::: INFORMATION :::

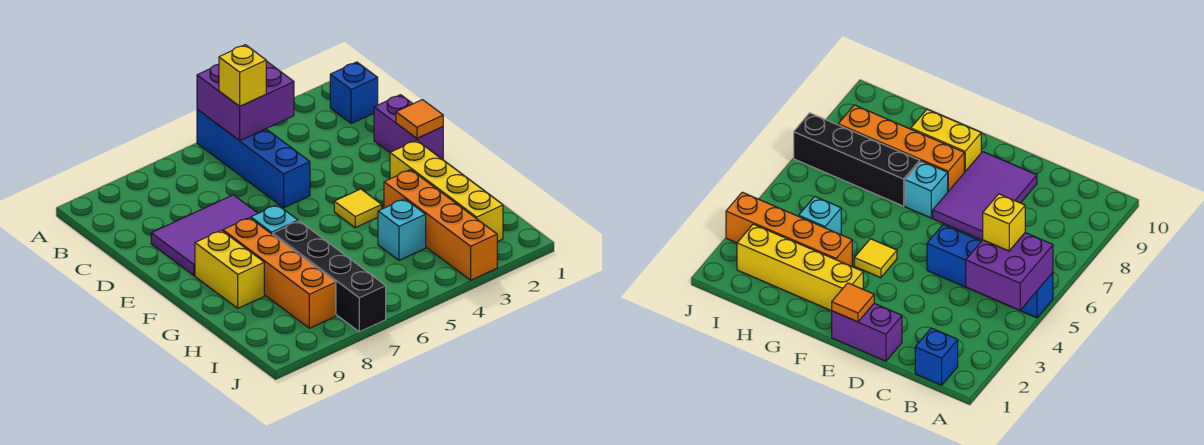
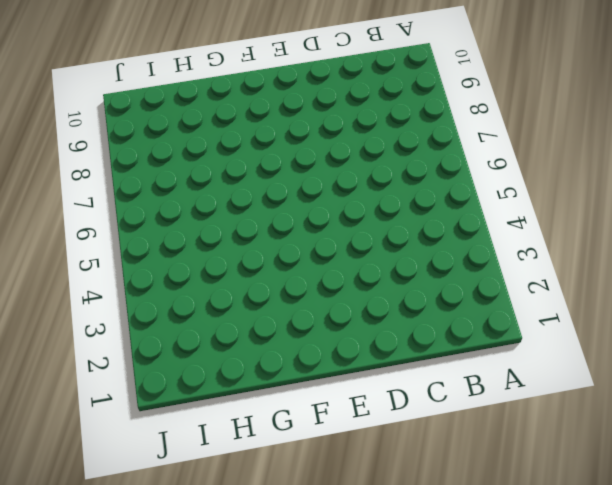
none -> blue brick A5:D5 level 1
none -> blue brick B1 level 1
none -> purple brick D1:E1 level 1

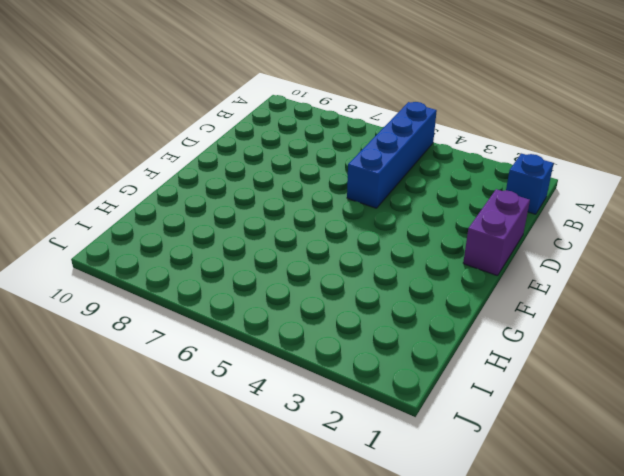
none -> purple tile D7:E9 level 1
none -> yellow brick F2:I2 level 1
none -> yellow tile F4 level 1

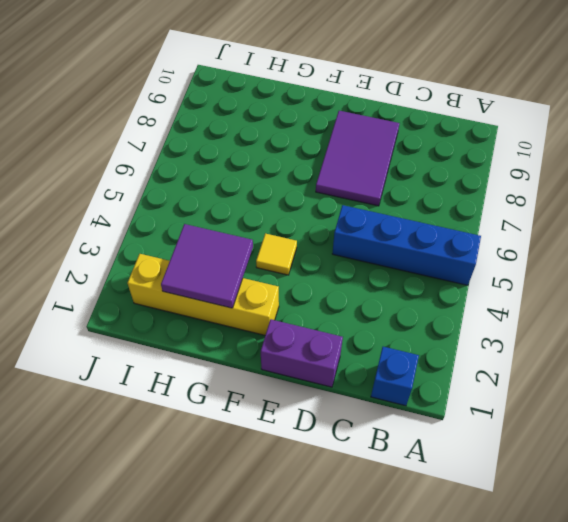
purple tile G2:H3 level 2 -> none
none -> cyan brick F7 level 1
none -> orange brick F8:I8 level 1
none -> yellow brick F9:G9 level 1

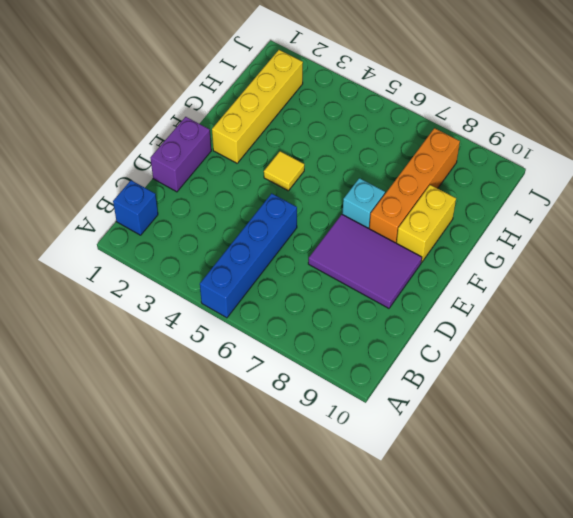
none -> orange brick G3:J3 level 1
none -> black brick G7:J7 level 1
none -> cyan brick H4 level 1

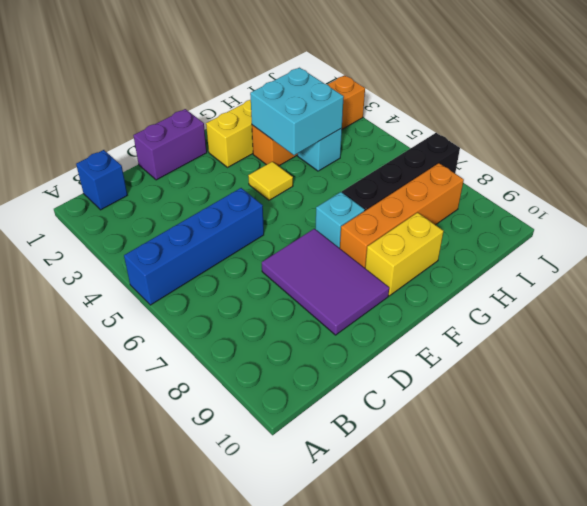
cyan brick G3:H4 level 2 -> none
none -> purple brick A4:B5 level 2
none -> orange tile E1 level 2
none -> yellow brick B5 level 3

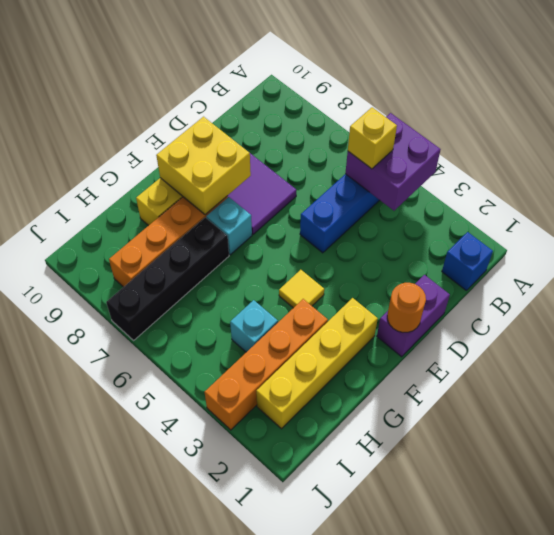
orange round brick E1 level 2 -> orange tile E1 level 2
yellow brick E8:F9 level 2 -> none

:::

• **REQUIRED WORK**:
Repeat the data verbatim, excluding all pictures.

• **ANSWER FOR THIS EXERCISE**:
none -> blue brick A5:D5 level 1
none -> blue brick B1 level 1
none -> purple brick D1:E1 level 1

none -> purple tile D7:E9 level 1
none -> yellow brick F2:I2 level 1
none -> yellow tile F4 level 1

purple tile G2:H3 level 2 -> none
none -> cyan brick F7 level 1
none -> orange brick F8:I8 level 1
none -> yellow brick F9:G9 level 1

none -> orange brick G3:J3 level 1
none -> black brick G7:J7 level 1
none -> cyan brick H4 level 1

cyan brick G3:H4 level 2 -> none
none -> purple brick A4:B5 level 2
none -> orange tile E1 level 2
none -> yellow brick B5 level 3

orange round brick E1 level 2 -> orange tile E1 level 2
yellow brick E8:F9 level 2 -> none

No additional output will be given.